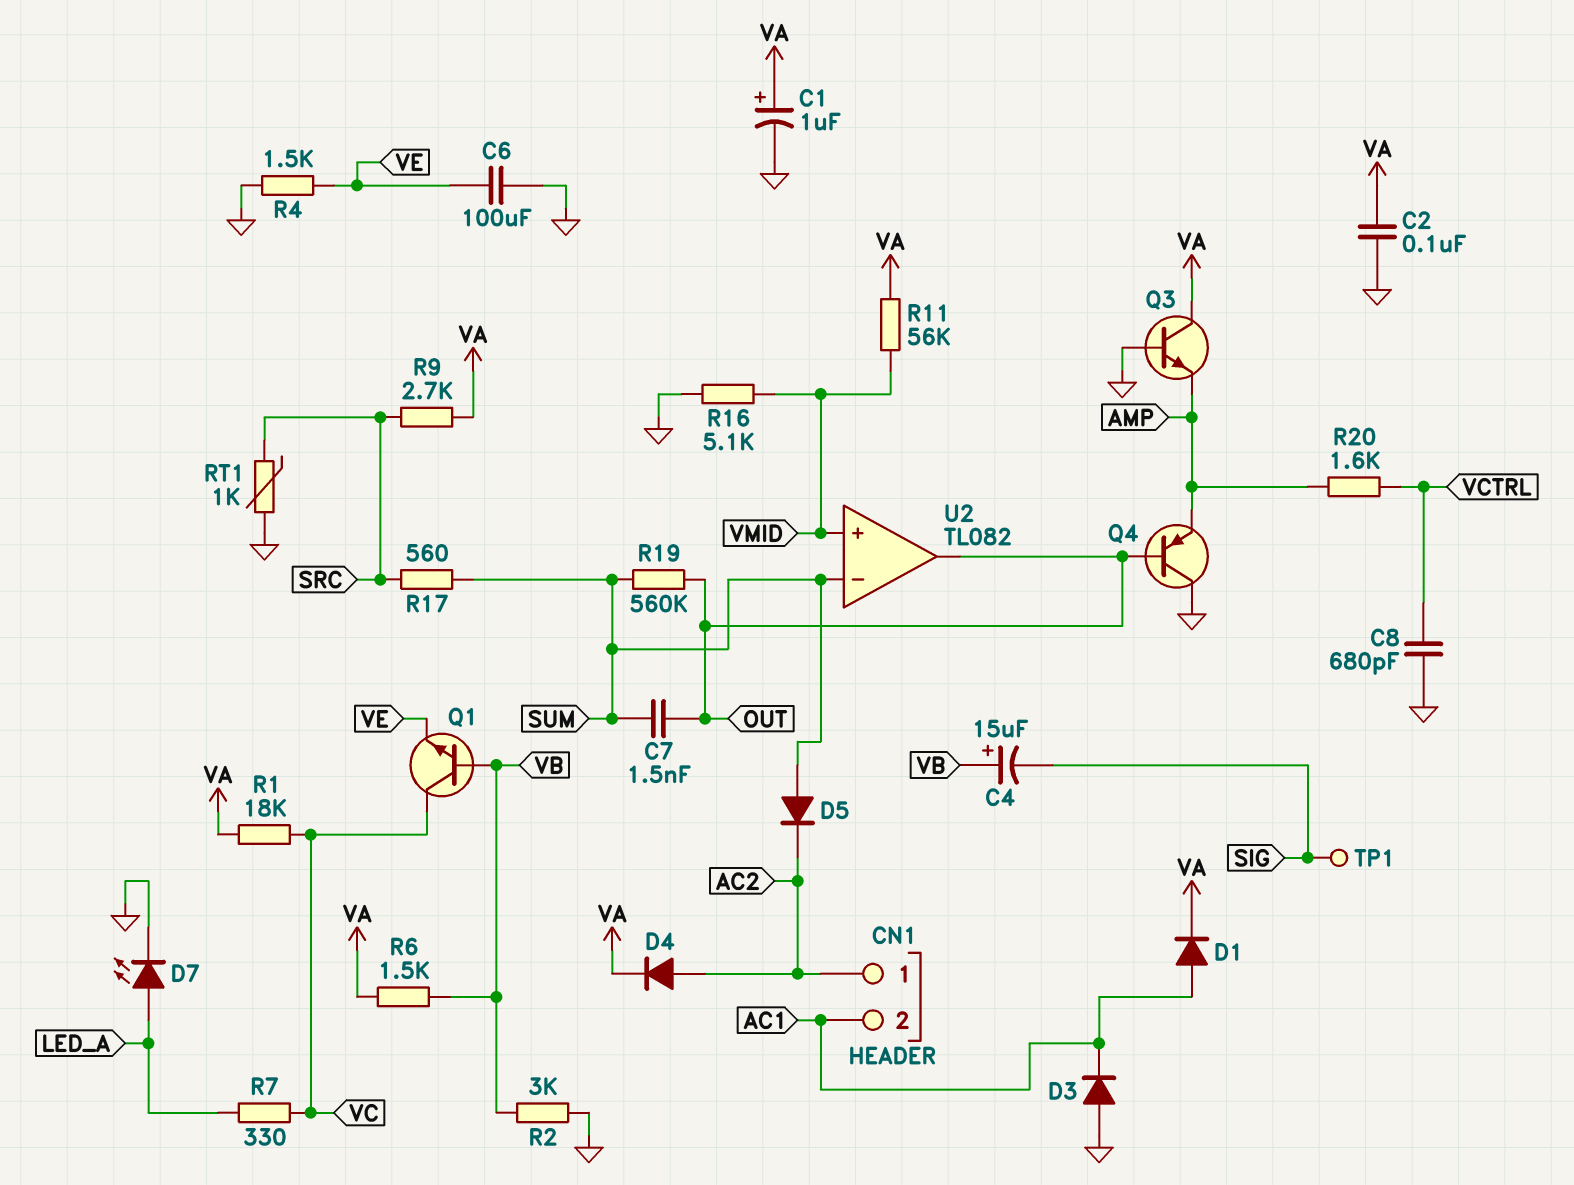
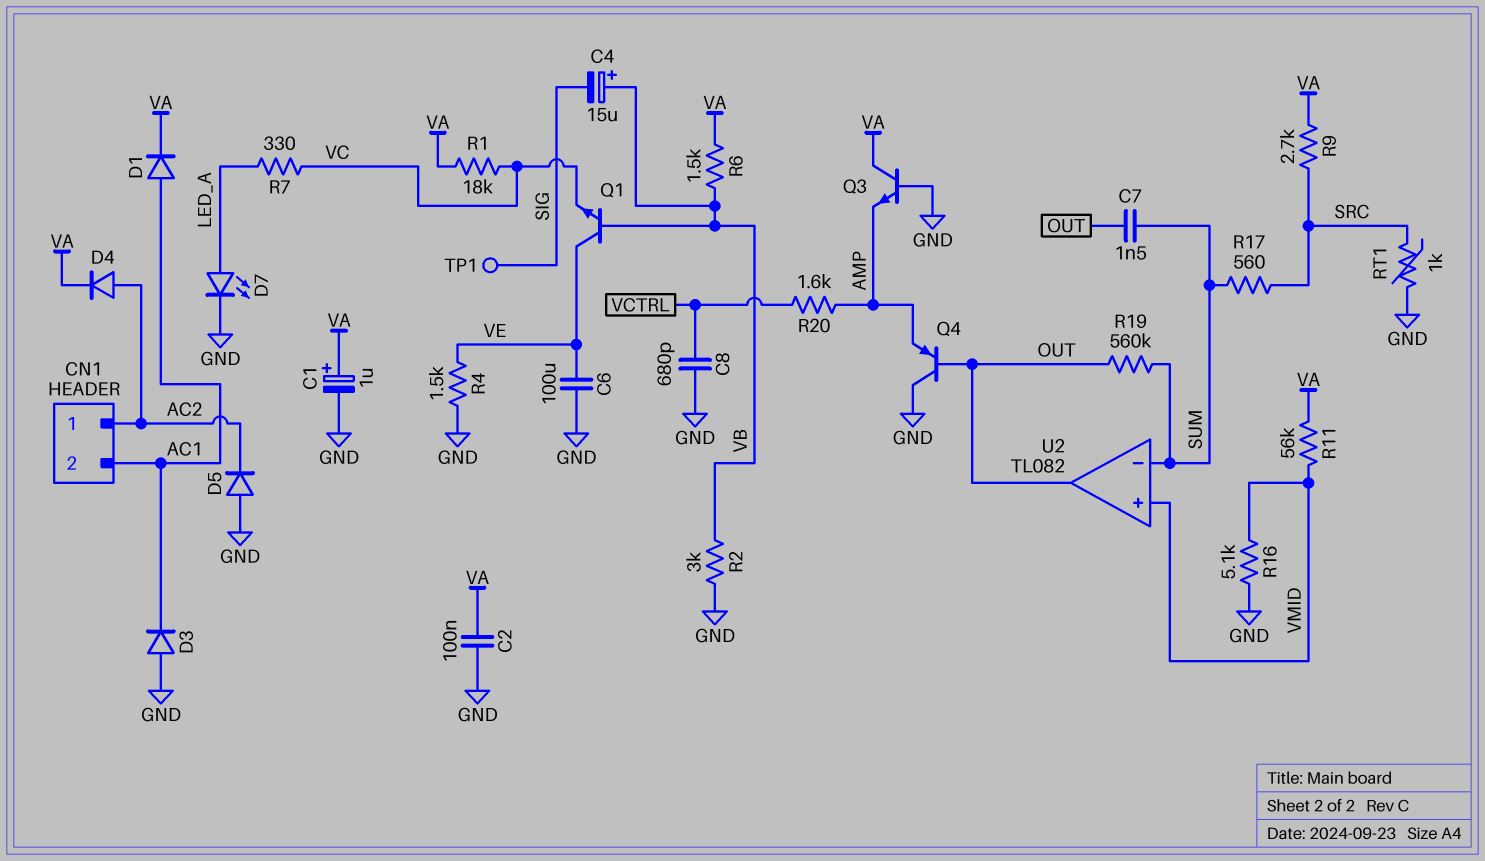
D5: diode (A SUM, K AC2) -> diode (A GND, K AC2)
Q1: NPN (B VB, C VC, E VE) -> NPN (B VB, C VE, E VC)

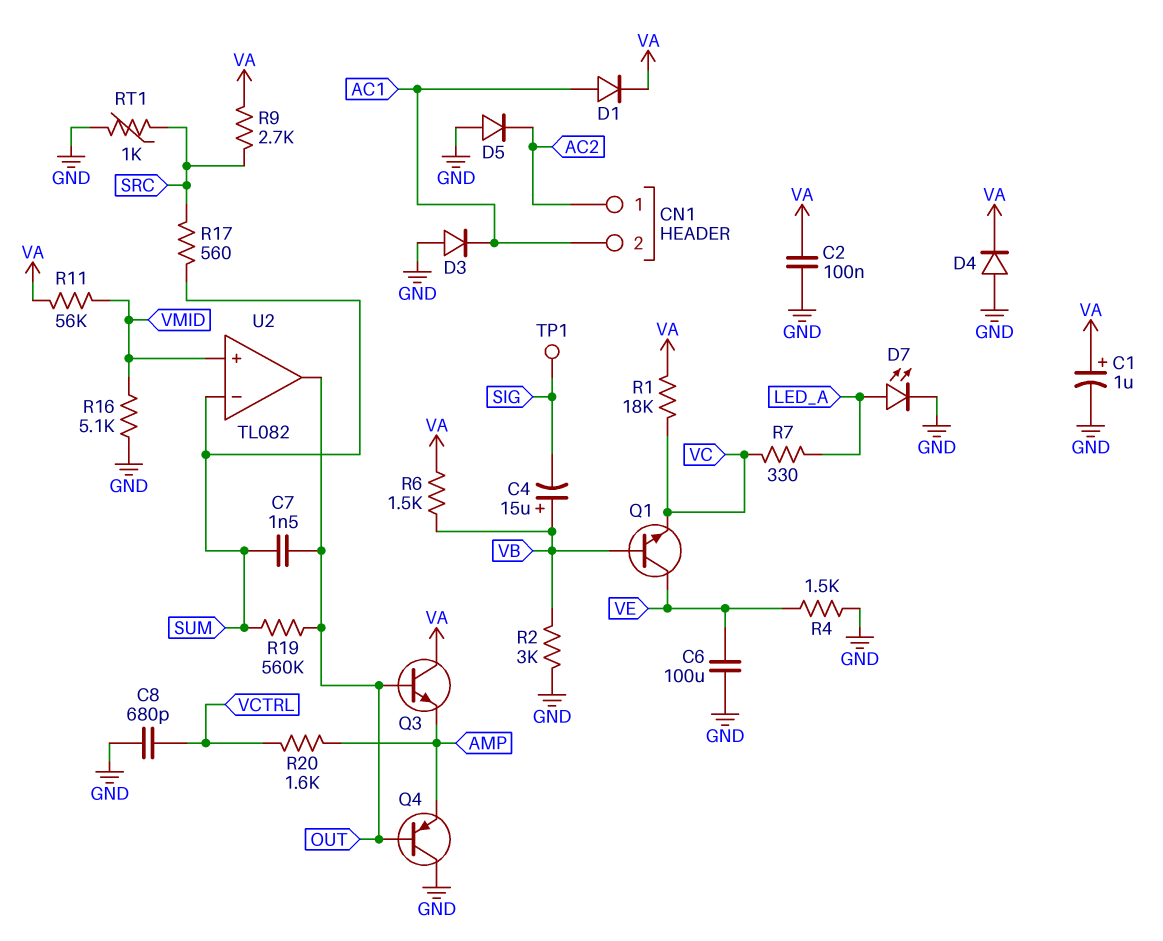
D4: diode (A AC2, K VA) -> diode (A GND, K VA)
Q3: NPN (B GND, C VA, E AMP) -> NPN (B OUT, C VA, E AMP)

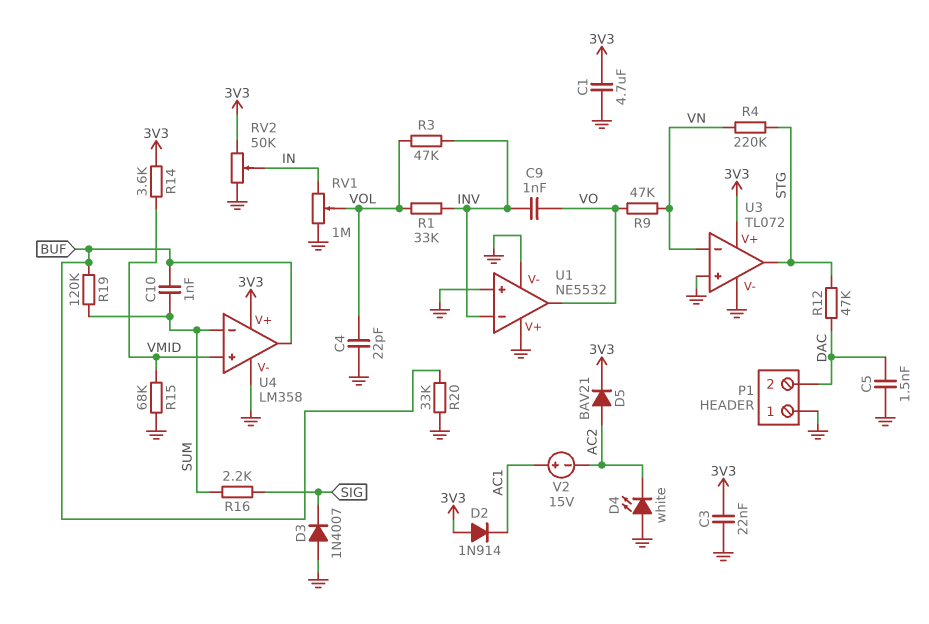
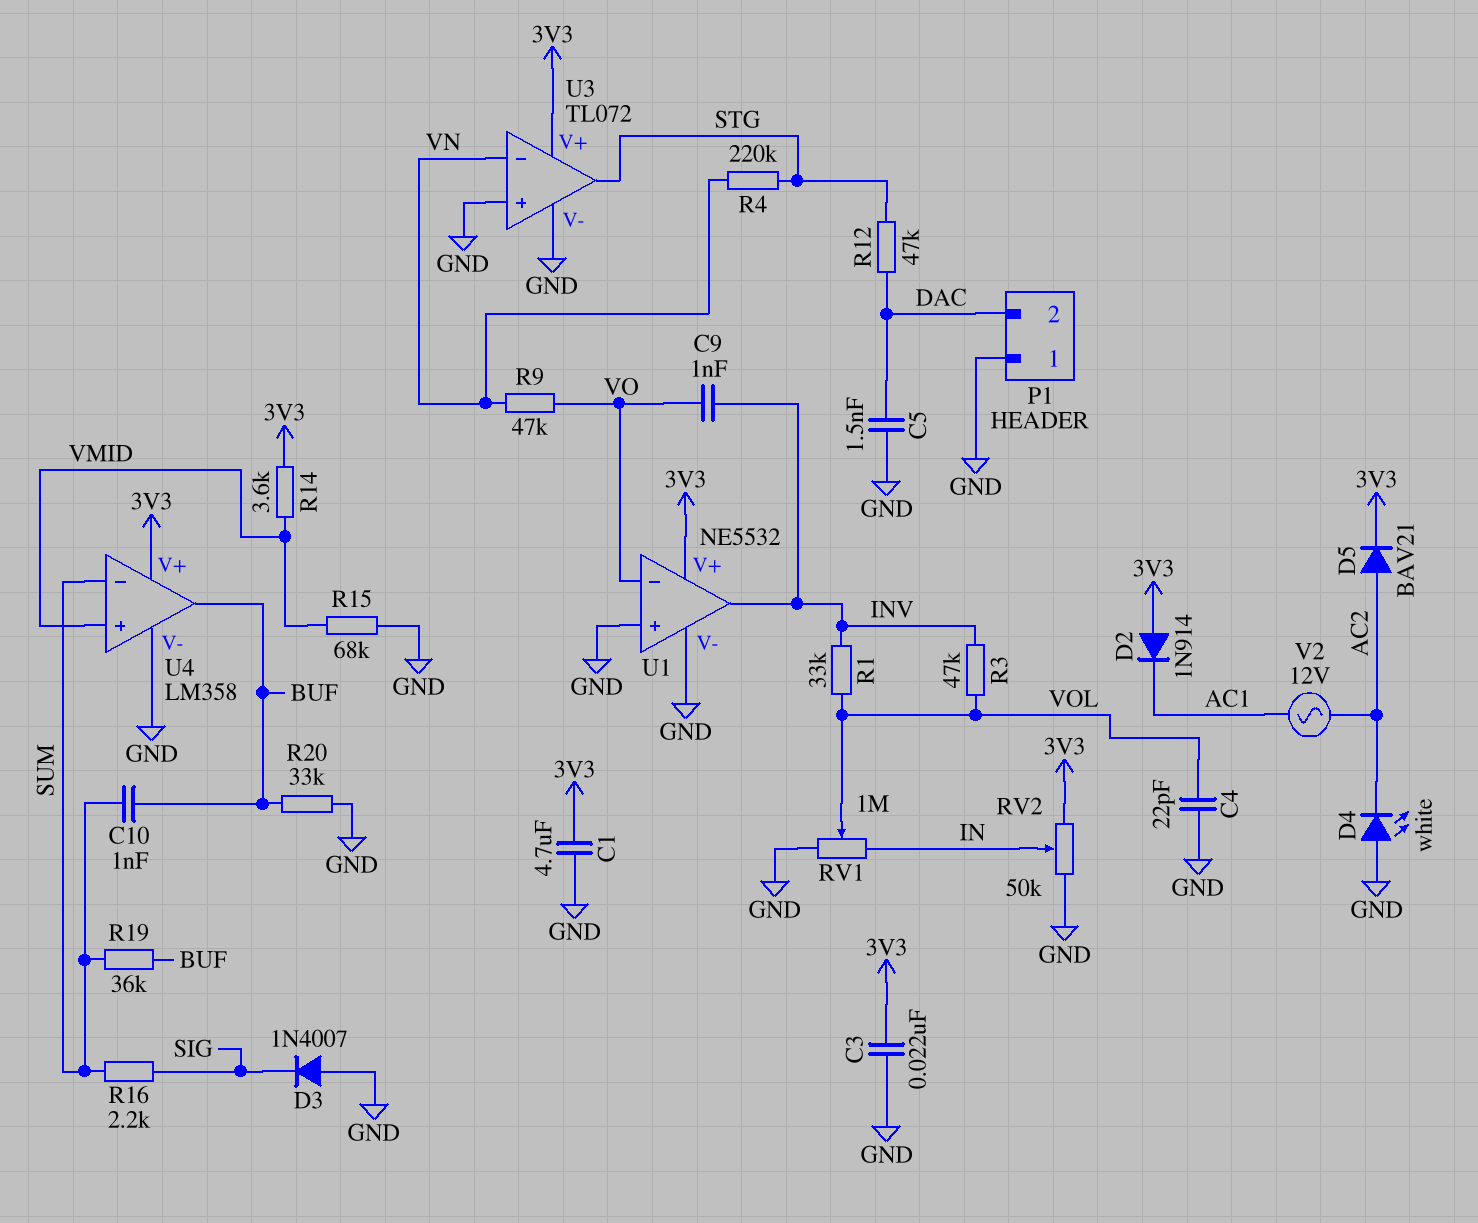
R19: 120k (BUF, SUM) -> 36k (BUF, SUM)
U1 pin V+: GND -> 3V3
U1 pin in-: INV -> VO
U1 pin out: VO -> INV
V2: 15V (plus AC1, minus AC2) -> AC 12V (AC1, AC2)

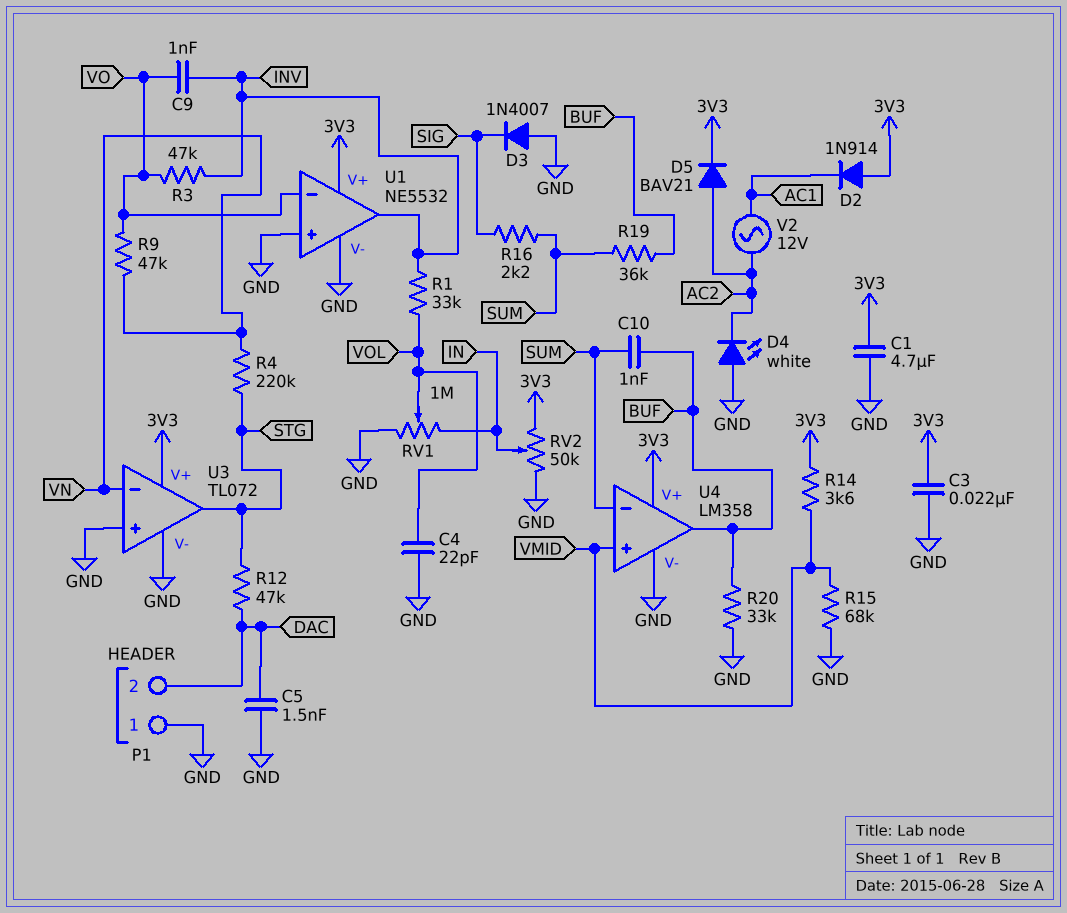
R3: 47k (INV, VOL) -> 47k (INV, VO)

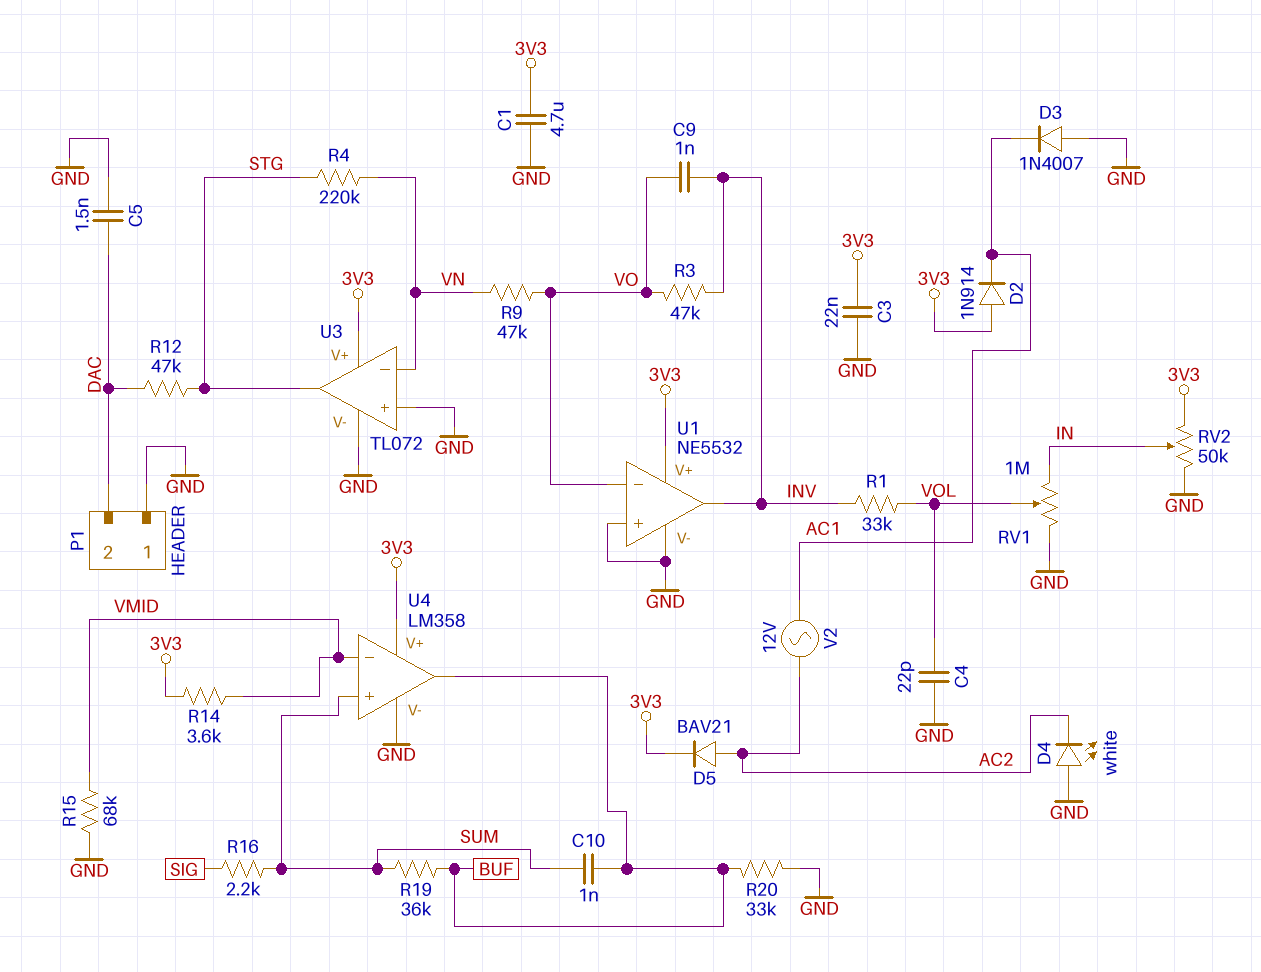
D3: diode 1N4007 (A GND, K SIG) -> diode 1N4007 (A GND, K AC1)
U4 pin in+: VMID -> SUM
U4 pin in-: SUM -> VMID

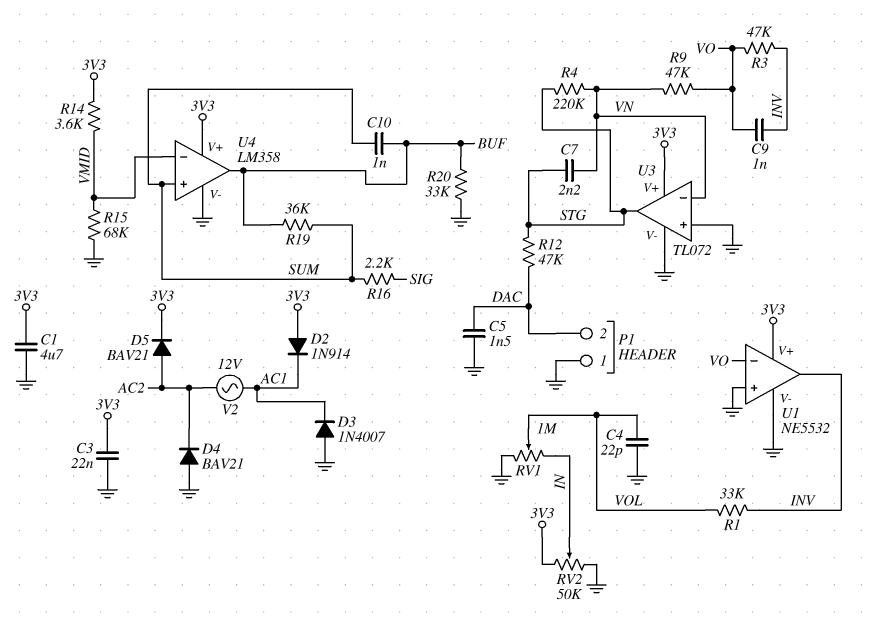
C7: none -> 2.2nF (STG, VN)
D4: LED white (A GND, K AC2) -> diode BAV21 (A GND, K AC2)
*-*-*
Using the records above, copy all lines that include the word "diode".

[SOLUTION TO THIS TASK]:
D5: diode (A SUM, K AC2) -> diode (A GND, K AC2)
D4: diode (A AC2, K VA) -> diode (A GND, K VA)
D3: diode 1N4007 (A GND, K SIG) -> diode 1N4007 (A GND, K AC1)
D4: LED white (A GND, K AC2) -> diode BAV21 (A GND, K AC2)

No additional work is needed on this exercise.